_DATA_
BEGIN

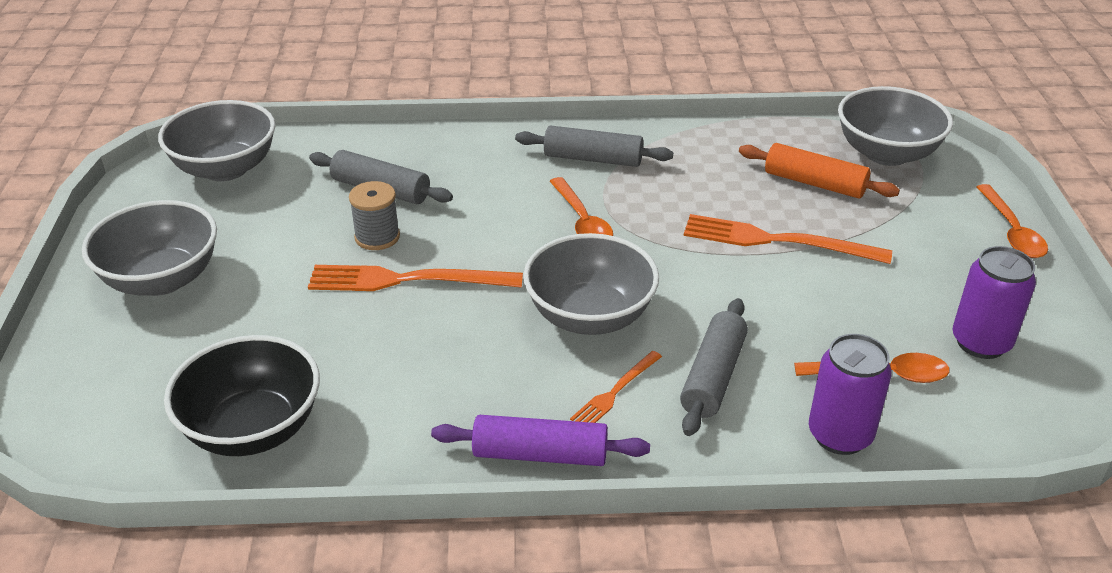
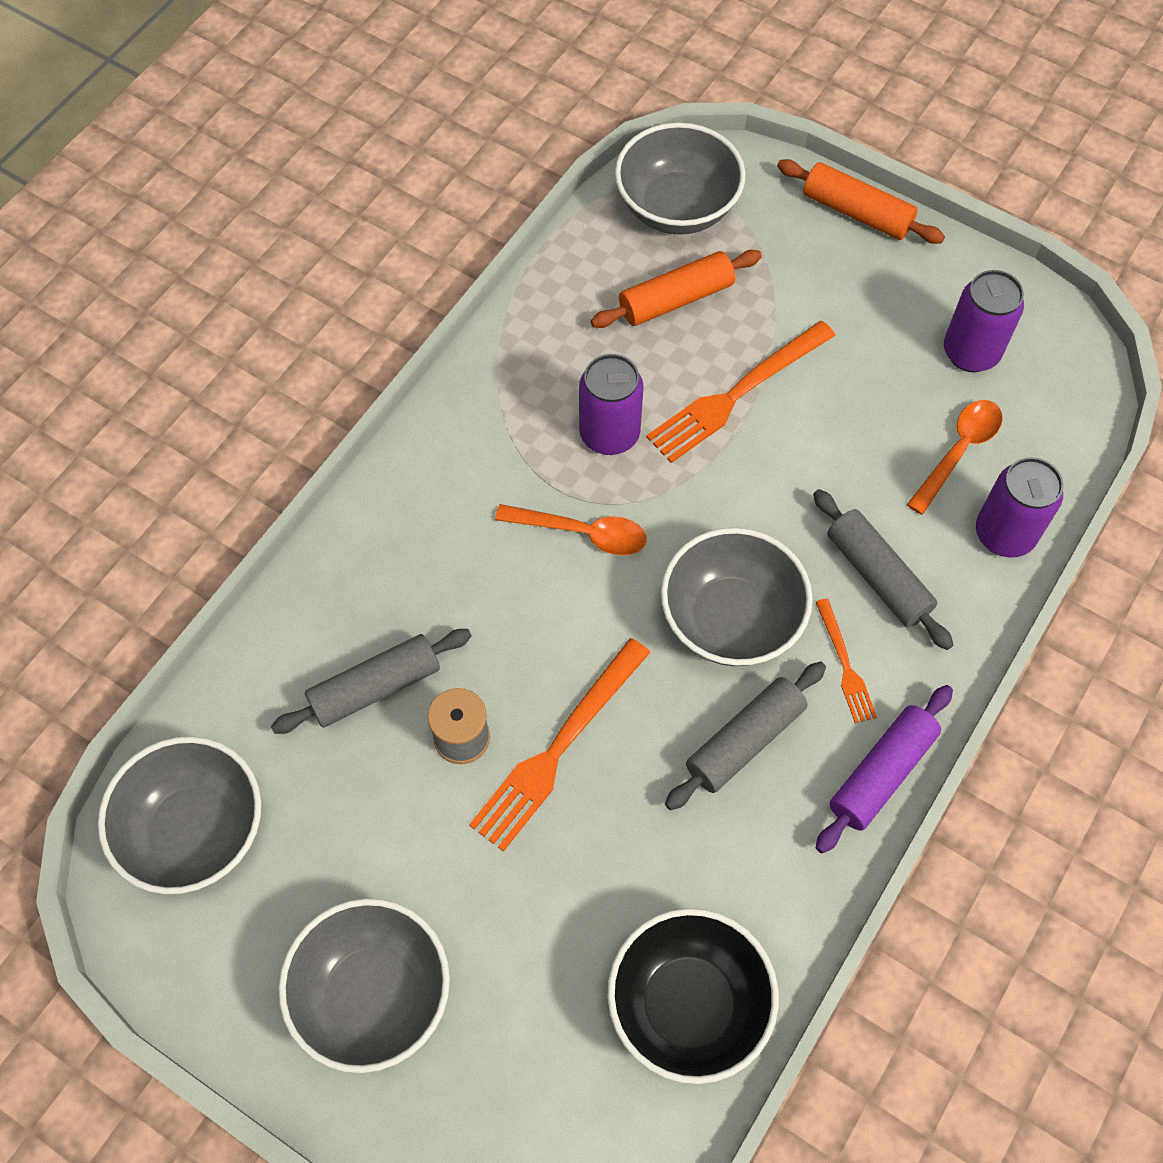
camera: 55 degrees left, 25 degrees up
(593, 159) = (483, 454): grey rolling pin -> grey rolling pin (744, 741)
(671, 200) = (609, 434): none -> purple can
(1011, 231) = (856, 212): orange spoon -> orange rolling pin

END

_PROBLEM TO WORK ON_
Respond with the exact lines running from the one that contains "(671, 200) = (609, 434): none -> purple can" through the last line of the data above, and no other lines.

_SOLUTION FOR THIS EXERCISE_
(671, 200) = (609, 434): none -> purple can
(1011, 231) = (856, 212): orange spoon -> orange rolling pin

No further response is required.